== PROMPT ==
From the first line to the last, repeat the records exactly and skip the pictures.

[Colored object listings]
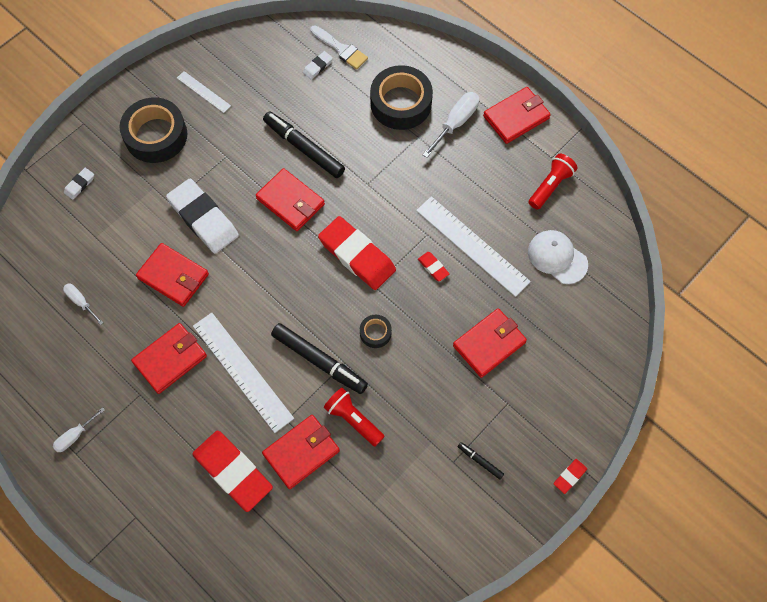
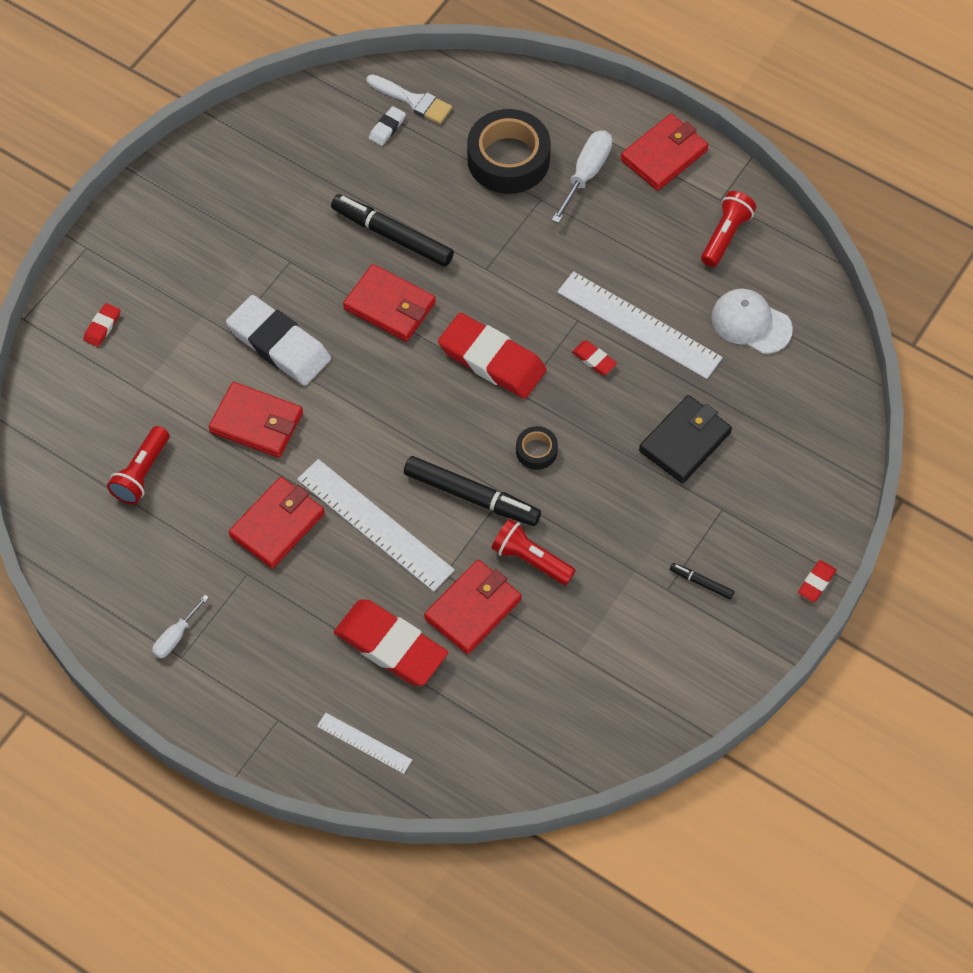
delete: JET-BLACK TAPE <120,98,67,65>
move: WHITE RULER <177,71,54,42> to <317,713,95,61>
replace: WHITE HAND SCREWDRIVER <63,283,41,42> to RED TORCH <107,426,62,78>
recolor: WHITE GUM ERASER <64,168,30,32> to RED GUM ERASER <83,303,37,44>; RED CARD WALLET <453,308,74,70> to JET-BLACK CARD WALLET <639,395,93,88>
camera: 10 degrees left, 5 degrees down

== EXERCISE RESPONSE ==
delete: JET-BLACK TAPE <120,98,67,65>
move: WHITE RULER <177,71,54,42> to <317,713,95,61>
replace: WHITE HAND SCREWDRIVER <63,283,41,42> to RED TORCH <107,426,62,78>
recolor: WHITE GUM ERASER <64,168,30,32> to RED GUM ERASER <83,303,37,44>; RED CARD WALLET <453,308,74,70> to JET-BLACK CARD WALLET <639,395,93,88>
camera: 10 degrees left, 5 degrees down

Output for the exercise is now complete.